**Problem details:** Both the line below containing "door: (30, 81) -> (99, 22), moved" and the line containing "pallet: (225, 134) -> (41, 164), added", along with every line between them, should be repeated exactly; no other line belongs in the answer.

** Dataset records follows **

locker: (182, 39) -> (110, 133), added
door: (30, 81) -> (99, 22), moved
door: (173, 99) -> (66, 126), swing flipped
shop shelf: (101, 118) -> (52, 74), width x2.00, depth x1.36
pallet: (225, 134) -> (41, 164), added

** End of Dataset records **
** Dataset records follows **

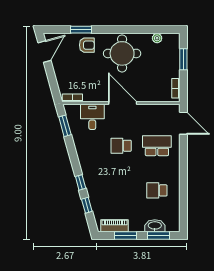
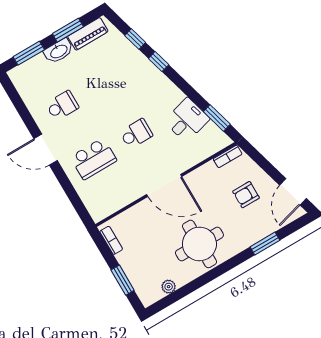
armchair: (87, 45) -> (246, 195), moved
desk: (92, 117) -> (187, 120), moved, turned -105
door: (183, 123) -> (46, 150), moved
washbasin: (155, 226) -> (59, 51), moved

** End of Dataset records **

**Finished task:**
door: (30, 81) -> (99, 22), moved
door: (173, 99) -> (66, 126), swing flipped
shop shelf: (101, 118) -> (52, 74), width x2.00, depth x1.36
pallet: (225, 134) -> (41, 164), added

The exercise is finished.